### Your goal
From the line containing "SONAR1 pin TRIG: D8 -> D2" to the last line of the records, reproduce every line exactly and print nothing else.

Dataset items
-- Opening Marker --

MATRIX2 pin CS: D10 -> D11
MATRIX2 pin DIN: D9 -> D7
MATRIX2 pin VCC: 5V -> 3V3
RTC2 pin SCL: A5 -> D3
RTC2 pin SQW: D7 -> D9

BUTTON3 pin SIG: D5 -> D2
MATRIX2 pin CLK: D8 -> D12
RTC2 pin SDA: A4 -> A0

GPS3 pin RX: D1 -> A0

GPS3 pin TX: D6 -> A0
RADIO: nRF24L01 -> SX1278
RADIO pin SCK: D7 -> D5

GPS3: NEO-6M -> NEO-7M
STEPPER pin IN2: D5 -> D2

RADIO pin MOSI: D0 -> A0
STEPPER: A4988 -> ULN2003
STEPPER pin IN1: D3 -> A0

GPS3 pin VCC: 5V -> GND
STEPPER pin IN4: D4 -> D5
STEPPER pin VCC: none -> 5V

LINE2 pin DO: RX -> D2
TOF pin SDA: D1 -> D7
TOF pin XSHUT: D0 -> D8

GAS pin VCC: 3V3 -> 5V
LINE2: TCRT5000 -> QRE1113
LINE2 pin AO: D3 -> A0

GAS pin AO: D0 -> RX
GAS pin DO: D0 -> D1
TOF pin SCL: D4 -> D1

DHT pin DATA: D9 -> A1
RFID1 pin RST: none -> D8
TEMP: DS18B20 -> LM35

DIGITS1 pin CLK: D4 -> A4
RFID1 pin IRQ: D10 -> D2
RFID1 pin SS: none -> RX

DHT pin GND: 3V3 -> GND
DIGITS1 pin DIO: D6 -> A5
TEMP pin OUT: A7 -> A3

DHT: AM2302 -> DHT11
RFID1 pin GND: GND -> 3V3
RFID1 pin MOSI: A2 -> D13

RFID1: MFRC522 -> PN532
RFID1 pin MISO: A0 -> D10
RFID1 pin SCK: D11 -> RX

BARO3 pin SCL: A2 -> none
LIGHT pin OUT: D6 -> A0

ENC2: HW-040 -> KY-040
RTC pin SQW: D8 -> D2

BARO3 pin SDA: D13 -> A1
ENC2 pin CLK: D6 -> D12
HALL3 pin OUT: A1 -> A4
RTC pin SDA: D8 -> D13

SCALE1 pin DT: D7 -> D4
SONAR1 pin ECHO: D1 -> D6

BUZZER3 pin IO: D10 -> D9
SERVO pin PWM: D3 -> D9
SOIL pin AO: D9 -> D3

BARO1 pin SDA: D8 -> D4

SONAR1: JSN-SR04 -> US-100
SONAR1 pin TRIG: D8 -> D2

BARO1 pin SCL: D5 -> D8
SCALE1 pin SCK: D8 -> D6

-- Closing Marker --

### Final answer
SONAR1 pin TRIG: D8 -> D2

BARO1 pin SCL: D5 -> D8
SCALE1 pin SCK: D8 -> D6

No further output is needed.